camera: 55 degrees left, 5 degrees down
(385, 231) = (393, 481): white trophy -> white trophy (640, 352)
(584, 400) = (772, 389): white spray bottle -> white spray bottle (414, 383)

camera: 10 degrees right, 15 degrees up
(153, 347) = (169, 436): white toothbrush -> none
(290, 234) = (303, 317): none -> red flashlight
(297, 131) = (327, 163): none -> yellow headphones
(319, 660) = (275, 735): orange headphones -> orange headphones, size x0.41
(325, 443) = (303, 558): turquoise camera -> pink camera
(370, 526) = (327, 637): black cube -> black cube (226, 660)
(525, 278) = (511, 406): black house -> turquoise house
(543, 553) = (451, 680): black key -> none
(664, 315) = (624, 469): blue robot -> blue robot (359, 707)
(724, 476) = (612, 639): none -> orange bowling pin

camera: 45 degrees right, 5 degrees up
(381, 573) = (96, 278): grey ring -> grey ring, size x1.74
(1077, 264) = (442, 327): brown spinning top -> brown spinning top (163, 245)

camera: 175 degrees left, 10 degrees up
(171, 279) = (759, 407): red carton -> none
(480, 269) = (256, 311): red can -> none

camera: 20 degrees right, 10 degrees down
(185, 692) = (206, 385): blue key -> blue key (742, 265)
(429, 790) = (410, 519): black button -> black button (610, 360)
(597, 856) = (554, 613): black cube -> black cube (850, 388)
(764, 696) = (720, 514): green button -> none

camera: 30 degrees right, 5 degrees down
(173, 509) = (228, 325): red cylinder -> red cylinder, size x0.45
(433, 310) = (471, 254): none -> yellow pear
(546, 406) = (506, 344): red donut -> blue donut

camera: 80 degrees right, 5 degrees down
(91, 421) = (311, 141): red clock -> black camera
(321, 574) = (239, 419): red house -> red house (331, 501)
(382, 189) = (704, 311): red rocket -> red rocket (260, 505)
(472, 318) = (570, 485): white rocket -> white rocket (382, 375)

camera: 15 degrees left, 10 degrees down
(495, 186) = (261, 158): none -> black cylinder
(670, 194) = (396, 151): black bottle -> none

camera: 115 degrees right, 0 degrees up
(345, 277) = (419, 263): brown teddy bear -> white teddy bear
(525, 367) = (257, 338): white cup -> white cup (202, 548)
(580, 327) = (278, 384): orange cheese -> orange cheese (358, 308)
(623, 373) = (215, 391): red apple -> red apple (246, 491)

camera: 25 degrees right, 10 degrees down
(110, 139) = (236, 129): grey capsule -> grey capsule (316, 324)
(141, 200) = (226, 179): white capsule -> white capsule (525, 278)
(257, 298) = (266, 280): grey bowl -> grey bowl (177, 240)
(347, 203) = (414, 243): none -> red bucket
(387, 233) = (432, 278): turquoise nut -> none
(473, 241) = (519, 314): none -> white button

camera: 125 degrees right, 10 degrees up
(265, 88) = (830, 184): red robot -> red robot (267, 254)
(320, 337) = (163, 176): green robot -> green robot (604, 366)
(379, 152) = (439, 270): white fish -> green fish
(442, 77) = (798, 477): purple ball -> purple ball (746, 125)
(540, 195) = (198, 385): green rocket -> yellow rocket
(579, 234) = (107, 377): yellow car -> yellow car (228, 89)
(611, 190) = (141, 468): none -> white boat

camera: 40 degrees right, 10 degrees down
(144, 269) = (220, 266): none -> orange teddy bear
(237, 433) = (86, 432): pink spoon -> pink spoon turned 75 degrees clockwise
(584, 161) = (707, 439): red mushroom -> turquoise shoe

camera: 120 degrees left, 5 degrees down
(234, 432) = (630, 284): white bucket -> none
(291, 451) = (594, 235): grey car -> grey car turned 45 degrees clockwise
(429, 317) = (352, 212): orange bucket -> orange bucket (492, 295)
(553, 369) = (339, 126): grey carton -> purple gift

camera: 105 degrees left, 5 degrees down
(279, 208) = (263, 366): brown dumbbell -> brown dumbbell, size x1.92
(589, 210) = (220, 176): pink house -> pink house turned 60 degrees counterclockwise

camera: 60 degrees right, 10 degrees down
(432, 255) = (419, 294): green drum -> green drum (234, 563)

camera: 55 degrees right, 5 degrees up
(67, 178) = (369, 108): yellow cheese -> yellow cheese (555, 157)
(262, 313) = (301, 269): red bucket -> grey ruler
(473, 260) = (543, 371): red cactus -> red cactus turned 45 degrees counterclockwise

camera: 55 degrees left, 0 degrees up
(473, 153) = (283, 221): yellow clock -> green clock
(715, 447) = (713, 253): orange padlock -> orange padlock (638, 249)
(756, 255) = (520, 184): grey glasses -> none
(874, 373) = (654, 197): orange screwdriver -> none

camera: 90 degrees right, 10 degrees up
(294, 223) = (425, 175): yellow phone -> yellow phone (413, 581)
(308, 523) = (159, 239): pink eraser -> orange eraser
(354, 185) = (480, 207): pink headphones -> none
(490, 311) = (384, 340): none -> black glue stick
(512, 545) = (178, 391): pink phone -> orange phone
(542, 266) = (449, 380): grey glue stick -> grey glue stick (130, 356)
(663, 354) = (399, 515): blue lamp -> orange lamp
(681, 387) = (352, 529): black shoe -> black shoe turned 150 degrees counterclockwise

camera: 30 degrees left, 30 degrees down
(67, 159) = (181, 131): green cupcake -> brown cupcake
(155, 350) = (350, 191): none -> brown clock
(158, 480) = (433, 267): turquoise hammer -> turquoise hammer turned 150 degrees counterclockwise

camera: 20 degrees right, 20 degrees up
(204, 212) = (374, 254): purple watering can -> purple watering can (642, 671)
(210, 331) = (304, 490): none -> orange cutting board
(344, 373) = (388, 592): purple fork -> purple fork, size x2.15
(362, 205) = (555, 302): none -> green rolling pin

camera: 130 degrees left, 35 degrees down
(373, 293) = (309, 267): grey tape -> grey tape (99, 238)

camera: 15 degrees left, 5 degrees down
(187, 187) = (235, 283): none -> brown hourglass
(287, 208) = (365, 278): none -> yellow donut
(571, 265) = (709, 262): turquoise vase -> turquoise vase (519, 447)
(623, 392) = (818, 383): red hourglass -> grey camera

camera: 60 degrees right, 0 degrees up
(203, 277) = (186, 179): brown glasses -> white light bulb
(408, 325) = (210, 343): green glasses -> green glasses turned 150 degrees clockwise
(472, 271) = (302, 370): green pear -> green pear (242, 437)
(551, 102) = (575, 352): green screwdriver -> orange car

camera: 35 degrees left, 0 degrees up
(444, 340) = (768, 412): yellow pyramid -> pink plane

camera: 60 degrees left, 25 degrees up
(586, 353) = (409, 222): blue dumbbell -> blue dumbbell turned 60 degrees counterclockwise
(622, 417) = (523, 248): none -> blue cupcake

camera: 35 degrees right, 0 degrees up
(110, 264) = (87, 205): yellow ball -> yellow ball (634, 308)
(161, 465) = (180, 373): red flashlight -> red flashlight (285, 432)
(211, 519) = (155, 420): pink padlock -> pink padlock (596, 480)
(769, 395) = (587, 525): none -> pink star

• _Your instructions_
Only an exact transcription of all the records above counts as an answer.

• _Completed exercise_
camera: 55 degrees left, 5 degrees down
(385, 231) = (393, 481): white trophy -> white trophy (640, 352)
(584, 400) = (772, 389): white spray bottle -> white spray bottle (414, 383)

camera: 10 degrees right, 15 degrees up
(153, 347) = (169, 436): white toothbrush -> none
(290, 234) = (303, 317): none -> red flashlight
(297, 131) = (327, 163): none -> yellow headphones
(319, 660) = (275, 735): orange headphones -> orange headphones, size x0.41
(325, 443) = (303, 558): turquoise camera -> pink camera
(370, 526) = (327, 637): black cube -> black cube (226, 660)
(525, 278) = (511, 406): black house -> turquoise house
(543, 553) = (451, 680): black key -> none
(664, 315) = (624, 469): blue robot -> blue robot (359, 707)
(724, 476) = (612, 639): none -> orange bowling pin

camera: 45 degrees right, 5 degrees up
(381, 573) = (96, 278): grey ring -> grey ring, size x1.74
(1077, 264) = (442, 327): brown spinning top -> brown spinning top (163, 245)

camera: 175 degrees left, 10 degrees up
(171, 279) = (759, 407): red carton -> none
(480, 269) = (256, 311): red can -> none

camera: 20 degrees right, 10 degrees down
(185, 692) = (206, 385): blue key -> blue key (742, 265)
(429, 790) = (410, 519): black button -> black button (610, 360)
(597, 856) = (554, 613): black cube -> black cube (850, 388)
(764, 696) = (720, 514): green button -> none

camera: 30 degrees right, 5 degrees down
(173, 509) = (228, 325): red cylinder -> red cylinder, size x0.45
(433, 310) = (471, 254): none -> yellow pear
(546, 406) = (506, 344): red donut -> blue donut

camera: 80 degrees right, 5 degrees down
(91, 421) = (311, 141): red clock -> black camera
(321, 574) = (239, 419): red house -> red house (331, 501)
(382, 189) = (704, 311): red rocket -> red rocket (260, 505)
(472, 318) = (570, 485): white rocket -> white rocket (382, 375)

camera: 15 degrees left, 10 degrees down
(495, 186) = (261, 158): none -> black cylinder
(670, 194) = (396, 151): black bottle -> none

camera: 115 degrees right, 0 degrees up
(345, 277) = (419, 263): brown teddy bear -> white teddy bear
(525, 367) = (257, 338): white cup -> white cup (202, 548)
(580, 327) = (278, 384): orange cheese -> orange cheese (358, 308)
(623, 373) = (215, 391): red apple -> red apple (246, 491)

camera: 25 degrees right, 10 degrees down
(110, 139) = (236, 129): grey capsule -> grey capsule (316, 324)
(141, 200) = (226, 179): white capsule -> white capsule (525, 278)
(257, 298) = (266, 280): grey bowl -> grey bowl (177, 240)
(347, 203) = (414, 243): none -> red bucket
(387, 233) = (432, 278): turquoise nut -> none
(473, 241) = (519, 314): none -> white button

camera: 125 degrees right, 10 degrees up
(265, 88) = (830, 184): red robot -> red robot (267, 254)
(320, 337) = (163, 176): green robot -> green robot (604, 366)
(379, 152) = (439, 270): white fish -> green fish
(442, 77) = (798, 477): purple ball -> purple ball (746, 125)
(540, 195) = (198, 385): green rocket -> yellow rocket
(579, 234) = (107, 377): yellow car -> yellow car (228, 89)
(611, 190) = (141, 468): none -> white boat

camera: 40 degrees right, 10 degrees down
(144, 269) = (220, 266): none -> orange teddy bear
(237, 433) = (86, 432): pink spoon -> pink spoon turned 75 degrees clockwise
(584, 161) = (707, 439): red mushroom -> turquoise shoe

camera: 120 degrees left, 5 degrees down
(234, 432) = (630, 284): white bucket -> none
(291, 451) = (594, 235): grey car -> grey car turned 45 degrees clockwise
(429, 317) = (352, 212): orange bucket -> orange bucket (492, 295)
(553, 369) = (339, 126): grey carton -> purple gift

camera: 105 degrees left, 5 degrees down
(279, 208) = (263, 366): brown dumbbell -> brown dumbbell, size x1.92
(589, 210) = (220, 176): pink house -> pink house turned 60 degrees counterclockwise

camera: 60 degrees right, 10 degrees down
(432, 255) = (419, 294): green drum -> green drum (234, 563)

camera: 55 degrees right, 5 degrees up
(67, 178) = (369, 108): yellow cheese -> yellow cheese (555, 157)
(262, 313) = (301, 269): red bucket -> grey ruler
(473, 260) = (543, 371): red cactus -> red cactus turned 45 degrees counterclockwise

camera: 55 degrees left, 0 degrees up
(473, 153) = (283, 221): yellow clock -> green clock
(715, 447) = (713, 253): orange padlock -> orange padlock (638, 249)
(756, 255) = (520, 184): grey glasses -> none
(874, 373) = (654, 197): orange screwdriver -> none

camera: 90 degrees right, 10 degrees up
(294, 223) = (425, 175): yellow phone -> yellow phone (413, 581)
(308, 523) = (159, 239): pink eraser -> orange eraser
(354, 185) = (480, 207): pink headphones -> none
(490, 311) = (384, 340): none -> black glue stick
(512, 545) = (178, 391): pink phone -> orange phone
(542, 266) = (449, 380): grey glue stick -> grey glue stick (130, 356)
(663, 354) = (399, 515): blue lamp -> orange lamp
(681, 387) = (352, 529): black shoe -> black shoe turned 150 degrees counterclockwise

camera: 30 degrees left, 30 degrees down
(67, 159) = (181, 131): green cupcake -> brown cupcake
(155, 350) = (350, 191): none -> brown clock
(158, 480) = (433, 267): turquoise hammer -> turquoise hammer turned 150 degrees counterclockwise

camera: 20 degrees right, 20 degrees up
(204, 212) = (374, 254): purple watering can -> purple watering can (642, 671)
(210, 331) = (304, 490): none -> orange cutting board
(344, 373) = (388, 592): purple fork -> purple fork, size x2.15
(362, 205) = (555, 302): none -> green rolling pin

camera: 130 degrees left, 35 degrees down
(373, 293) = (309, 267): grey tape -> grey tape (99, 238)

camera: 15 degrees left, 5 degrees down
(187, 187) = (235, 283): none -> brown hourglass
(287, 208) = (365, 278): none -> yellow donut
(571, 265) = (709, 262): turquoise vase -> turquoise vase (519, 447)
(623, 392) = (818, 383): red hourglass -> grey camera

camera: 60 degrees right, 0 degrees up
(203, 277) = (186, 179): brown glasses -> white light bulb
(408, 325) = (210, 343): green glasses -> green glasses turned 150 degrees clockwise
(472, 271) = (302, 370): green pear -> green pear (242, 437)
(551, 102) = (575, 352): green screwdriver -> orange car

camera: 35 degrees left, 0 degrees up
(444, 340) = (768, 412): yellow pyramid -> pink plane

camera: 60 degrees left, 25 degrees up
(586, 353) = (409, 222): blue dumbbell -> blue dumbbell turned 60 degrees counterclockwise
(622, 417) = (523, 248): none -> blue cupcake

camera: 35 degrees right, 0 degrees up
(110, 264) = (87, 205): yellow ball -> yellow ball (634, 308)
(161, 465) = (180, 373): red flashlight -> red flashlight (285, 432)
(211, 519) = (155, 420): pink padlock -> pink padlock (596, 480)
(769, 395) = (587, 525): none -> pink star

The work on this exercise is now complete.